■ TASK INSTRUCTIONS
For the listing below, print exactly the lines from the line with "R1: 10k (+9V, IC1/THR) -> 120k (+9V, IC1/THR)" to the line with "U26: NOT 74HC14", both included, and nothing beyond them.

■ RECORDS FOR THE EXERCISE
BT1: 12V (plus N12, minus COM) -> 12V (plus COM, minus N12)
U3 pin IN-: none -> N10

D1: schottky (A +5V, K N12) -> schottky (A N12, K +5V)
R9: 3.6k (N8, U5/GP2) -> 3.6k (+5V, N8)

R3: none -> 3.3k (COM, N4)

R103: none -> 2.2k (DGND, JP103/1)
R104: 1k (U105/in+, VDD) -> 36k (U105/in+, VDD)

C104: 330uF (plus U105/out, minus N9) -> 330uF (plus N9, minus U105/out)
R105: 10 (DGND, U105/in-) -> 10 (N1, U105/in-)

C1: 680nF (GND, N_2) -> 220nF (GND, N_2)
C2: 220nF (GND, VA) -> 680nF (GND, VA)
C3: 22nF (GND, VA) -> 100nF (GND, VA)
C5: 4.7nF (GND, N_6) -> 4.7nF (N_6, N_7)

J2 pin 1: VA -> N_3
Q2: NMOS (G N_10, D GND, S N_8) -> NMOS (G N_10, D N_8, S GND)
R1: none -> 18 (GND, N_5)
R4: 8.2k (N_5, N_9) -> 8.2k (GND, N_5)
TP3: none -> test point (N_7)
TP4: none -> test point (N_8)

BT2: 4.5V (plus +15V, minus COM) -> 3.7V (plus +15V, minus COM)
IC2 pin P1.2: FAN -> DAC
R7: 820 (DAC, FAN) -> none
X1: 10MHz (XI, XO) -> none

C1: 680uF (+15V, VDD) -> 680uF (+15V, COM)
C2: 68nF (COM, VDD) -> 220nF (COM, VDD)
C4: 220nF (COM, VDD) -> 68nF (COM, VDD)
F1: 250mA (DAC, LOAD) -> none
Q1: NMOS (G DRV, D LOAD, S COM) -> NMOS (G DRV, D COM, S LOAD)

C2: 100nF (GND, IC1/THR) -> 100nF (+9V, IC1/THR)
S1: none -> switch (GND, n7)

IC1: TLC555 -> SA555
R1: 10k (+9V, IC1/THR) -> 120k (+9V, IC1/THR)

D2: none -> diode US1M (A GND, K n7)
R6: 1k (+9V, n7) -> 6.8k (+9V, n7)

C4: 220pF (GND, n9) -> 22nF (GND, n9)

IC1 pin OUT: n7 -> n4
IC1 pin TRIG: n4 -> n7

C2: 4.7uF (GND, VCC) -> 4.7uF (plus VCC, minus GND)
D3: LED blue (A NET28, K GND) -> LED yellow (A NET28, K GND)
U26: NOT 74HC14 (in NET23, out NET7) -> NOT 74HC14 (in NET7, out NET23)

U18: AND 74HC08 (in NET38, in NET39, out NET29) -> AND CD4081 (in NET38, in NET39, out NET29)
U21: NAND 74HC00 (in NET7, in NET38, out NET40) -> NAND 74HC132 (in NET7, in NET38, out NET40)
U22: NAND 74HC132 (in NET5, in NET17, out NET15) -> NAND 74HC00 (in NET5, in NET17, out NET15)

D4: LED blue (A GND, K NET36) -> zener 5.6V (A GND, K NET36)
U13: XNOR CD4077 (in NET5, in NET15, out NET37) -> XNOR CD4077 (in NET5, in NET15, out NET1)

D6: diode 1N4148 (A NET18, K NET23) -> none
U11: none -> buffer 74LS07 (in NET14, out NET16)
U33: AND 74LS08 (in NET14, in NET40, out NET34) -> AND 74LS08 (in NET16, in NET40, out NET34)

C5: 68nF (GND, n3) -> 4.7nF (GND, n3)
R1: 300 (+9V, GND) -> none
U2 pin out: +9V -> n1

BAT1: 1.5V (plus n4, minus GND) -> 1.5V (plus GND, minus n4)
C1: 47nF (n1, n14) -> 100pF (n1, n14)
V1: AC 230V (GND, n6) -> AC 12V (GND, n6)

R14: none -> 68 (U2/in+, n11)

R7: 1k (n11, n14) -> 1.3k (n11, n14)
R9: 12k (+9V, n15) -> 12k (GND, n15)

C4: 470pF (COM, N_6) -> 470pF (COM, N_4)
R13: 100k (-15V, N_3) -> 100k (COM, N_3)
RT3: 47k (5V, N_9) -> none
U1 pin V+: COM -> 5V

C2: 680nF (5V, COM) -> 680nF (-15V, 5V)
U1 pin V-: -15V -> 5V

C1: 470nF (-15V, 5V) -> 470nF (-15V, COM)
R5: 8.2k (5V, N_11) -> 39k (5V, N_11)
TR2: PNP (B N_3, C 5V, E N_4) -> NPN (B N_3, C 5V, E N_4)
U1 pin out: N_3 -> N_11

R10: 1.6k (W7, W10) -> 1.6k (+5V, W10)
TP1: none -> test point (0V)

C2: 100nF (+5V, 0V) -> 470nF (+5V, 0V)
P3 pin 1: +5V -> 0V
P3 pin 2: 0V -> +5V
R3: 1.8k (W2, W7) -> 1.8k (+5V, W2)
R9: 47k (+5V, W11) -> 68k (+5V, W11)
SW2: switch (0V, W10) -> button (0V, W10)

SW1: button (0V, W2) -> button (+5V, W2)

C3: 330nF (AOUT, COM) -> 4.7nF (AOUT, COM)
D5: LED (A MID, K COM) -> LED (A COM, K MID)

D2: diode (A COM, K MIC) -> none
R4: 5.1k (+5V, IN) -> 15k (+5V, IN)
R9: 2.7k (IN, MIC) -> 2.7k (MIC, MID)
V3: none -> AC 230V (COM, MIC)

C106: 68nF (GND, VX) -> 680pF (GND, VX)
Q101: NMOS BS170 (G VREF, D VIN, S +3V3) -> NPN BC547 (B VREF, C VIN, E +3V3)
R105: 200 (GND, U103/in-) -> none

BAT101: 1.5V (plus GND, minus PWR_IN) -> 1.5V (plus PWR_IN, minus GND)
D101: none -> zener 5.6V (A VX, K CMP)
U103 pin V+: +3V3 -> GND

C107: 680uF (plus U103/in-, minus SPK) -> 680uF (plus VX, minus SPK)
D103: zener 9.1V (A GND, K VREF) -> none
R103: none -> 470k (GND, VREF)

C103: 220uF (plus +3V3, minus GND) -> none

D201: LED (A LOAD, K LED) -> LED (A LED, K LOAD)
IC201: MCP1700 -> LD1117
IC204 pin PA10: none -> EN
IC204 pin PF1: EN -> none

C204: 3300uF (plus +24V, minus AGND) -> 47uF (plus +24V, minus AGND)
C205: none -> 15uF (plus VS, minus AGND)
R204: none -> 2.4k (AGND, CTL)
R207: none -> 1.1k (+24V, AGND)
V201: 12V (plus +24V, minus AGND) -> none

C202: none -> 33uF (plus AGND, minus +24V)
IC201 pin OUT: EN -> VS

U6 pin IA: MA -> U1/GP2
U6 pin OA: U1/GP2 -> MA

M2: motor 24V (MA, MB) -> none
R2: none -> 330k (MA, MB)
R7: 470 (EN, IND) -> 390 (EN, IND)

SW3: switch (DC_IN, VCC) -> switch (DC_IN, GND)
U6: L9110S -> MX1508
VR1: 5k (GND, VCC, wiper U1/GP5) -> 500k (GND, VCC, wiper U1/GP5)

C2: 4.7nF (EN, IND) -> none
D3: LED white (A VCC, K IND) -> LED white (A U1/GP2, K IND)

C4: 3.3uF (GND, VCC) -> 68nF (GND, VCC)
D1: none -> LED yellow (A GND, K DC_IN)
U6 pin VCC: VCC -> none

■ TASK SOLUTION
R1: 10k (+9V, IC1/THR) -> 120k (+9V, IC1/THR)

D2: none -> diode US1M (A GND, K n7)
R6: 1k (+9V, n7) -> 6.8k (+9V, n7)

C4: 220pF (GND, n9) -> 22nF (GND, n9)

IC1 pin OUT: n7 -> n4
IC1 pin TRIG: n4 -> n7

C2: 4.7uF (GND, VCC) -> 4.7uF (plus VCC, minus GND)
D3: LED blue (A NET28, K GND) -> LED yellow (A NET28, K GND)
U26: NOT 74HC14 (in NET23, out NET7) -> NOT 74HC14 (in NET7, out NET23)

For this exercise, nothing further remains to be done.